Task directions:
State how many lines of the records contain the string "eeses". Give only the number.
• • • • • • •
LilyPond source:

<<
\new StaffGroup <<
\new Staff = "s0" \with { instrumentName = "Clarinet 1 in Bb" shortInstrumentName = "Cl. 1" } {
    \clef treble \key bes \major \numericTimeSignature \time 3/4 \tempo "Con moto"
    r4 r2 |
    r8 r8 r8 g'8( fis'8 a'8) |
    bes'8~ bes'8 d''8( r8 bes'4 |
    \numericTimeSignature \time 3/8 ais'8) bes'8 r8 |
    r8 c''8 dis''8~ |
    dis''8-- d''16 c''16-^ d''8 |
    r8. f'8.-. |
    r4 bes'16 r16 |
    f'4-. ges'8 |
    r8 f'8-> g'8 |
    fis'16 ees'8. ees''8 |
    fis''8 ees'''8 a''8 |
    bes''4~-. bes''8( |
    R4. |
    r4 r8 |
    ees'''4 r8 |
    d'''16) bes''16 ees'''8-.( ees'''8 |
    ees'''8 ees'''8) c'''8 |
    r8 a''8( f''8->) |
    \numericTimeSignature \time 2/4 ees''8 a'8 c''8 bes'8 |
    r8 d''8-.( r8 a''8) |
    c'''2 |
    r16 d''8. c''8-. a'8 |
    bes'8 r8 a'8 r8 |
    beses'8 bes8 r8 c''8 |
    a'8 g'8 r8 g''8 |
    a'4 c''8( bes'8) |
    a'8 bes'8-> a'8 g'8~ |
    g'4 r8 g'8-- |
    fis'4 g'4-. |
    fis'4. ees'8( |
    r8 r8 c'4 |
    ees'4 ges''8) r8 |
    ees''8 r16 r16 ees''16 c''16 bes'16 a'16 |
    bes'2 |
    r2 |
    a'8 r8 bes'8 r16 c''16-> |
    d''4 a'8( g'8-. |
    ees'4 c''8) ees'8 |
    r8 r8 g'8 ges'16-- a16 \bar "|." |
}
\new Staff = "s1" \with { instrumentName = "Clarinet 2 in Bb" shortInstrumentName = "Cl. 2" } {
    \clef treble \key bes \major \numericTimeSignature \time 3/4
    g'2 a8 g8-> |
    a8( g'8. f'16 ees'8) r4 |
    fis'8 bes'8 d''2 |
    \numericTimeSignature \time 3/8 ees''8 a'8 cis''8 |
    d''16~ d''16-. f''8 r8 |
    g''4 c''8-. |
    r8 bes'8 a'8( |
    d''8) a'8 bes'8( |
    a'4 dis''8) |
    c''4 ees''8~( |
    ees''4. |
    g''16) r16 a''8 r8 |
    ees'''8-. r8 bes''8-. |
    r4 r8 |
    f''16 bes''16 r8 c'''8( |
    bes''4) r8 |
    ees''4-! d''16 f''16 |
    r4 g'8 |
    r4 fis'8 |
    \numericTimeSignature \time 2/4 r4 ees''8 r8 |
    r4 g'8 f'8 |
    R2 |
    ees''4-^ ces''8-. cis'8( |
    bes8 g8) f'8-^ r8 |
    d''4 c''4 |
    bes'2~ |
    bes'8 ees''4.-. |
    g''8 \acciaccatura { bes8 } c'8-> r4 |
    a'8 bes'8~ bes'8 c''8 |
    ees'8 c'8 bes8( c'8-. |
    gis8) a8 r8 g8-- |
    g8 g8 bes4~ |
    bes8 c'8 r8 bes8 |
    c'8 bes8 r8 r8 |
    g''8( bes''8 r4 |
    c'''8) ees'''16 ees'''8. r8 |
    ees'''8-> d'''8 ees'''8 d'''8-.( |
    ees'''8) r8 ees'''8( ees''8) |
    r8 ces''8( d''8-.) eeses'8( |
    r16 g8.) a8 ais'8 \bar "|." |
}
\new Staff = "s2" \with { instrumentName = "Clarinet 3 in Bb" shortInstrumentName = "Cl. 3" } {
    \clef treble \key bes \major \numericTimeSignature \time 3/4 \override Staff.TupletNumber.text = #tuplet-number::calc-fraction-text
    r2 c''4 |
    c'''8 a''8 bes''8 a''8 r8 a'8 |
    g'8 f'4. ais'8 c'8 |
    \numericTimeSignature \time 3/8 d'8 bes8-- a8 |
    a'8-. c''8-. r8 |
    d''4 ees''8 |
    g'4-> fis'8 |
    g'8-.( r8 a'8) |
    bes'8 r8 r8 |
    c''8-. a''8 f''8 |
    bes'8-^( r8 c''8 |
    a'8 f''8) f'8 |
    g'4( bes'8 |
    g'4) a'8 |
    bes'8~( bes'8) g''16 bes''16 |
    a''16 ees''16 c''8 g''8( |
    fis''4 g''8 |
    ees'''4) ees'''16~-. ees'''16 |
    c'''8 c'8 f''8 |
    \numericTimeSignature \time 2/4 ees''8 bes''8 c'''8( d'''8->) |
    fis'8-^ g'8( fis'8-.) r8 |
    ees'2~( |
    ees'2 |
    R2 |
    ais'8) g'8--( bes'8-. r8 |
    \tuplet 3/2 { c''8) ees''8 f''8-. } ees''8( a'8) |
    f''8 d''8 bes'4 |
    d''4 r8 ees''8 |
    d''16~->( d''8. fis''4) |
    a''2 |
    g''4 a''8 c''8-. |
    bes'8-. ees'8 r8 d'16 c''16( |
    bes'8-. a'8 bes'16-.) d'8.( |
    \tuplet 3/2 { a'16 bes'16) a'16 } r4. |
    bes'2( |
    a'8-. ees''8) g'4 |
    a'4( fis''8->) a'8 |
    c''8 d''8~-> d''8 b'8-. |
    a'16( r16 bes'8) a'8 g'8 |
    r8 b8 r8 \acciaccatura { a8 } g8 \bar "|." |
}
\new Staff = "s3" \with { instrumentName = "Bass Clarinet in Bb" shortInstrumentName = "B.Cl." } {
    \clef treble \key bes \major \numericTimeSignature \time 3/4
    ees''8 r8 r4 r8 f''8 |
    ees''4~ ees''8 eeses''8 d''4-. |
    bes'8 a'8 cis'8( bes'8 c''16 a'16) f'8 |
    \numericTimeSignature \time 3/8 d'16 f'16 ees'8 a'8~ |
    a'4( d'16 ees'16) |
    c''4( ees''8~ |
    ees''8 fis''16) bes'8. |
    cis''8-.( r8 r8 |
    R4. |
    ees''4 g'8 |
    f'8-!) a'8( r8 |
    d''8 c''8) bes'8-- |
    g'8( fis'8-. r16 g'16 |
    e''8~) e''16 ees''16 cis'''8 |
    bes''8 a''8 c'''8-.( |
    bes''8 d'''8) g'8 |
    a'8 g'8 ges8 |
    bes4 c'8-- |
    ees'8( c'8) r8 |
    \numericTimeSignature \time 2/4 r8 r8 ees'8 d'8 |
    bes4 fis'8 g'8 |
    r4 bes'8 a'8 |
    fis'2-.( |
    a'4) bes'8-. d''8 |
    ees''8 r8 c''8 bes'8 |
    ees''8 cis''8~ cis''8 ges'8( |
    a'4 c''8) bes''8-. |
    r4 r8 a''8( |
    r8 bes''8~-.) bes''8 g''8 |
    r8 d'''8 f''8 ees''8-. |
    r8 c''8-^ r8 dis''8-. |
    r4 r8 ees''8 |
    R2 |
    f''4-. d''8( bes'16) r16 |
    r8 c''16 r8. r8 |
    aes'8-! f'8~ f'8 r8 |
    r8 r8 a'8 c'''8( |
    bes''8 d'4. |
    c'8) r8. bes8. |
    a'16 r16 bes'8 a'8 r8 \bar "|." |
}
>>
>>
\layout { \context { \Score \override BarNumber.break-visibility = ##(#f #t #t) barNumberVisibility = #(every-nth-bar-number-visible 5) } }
• • • • • • •
Response to the exercise:
2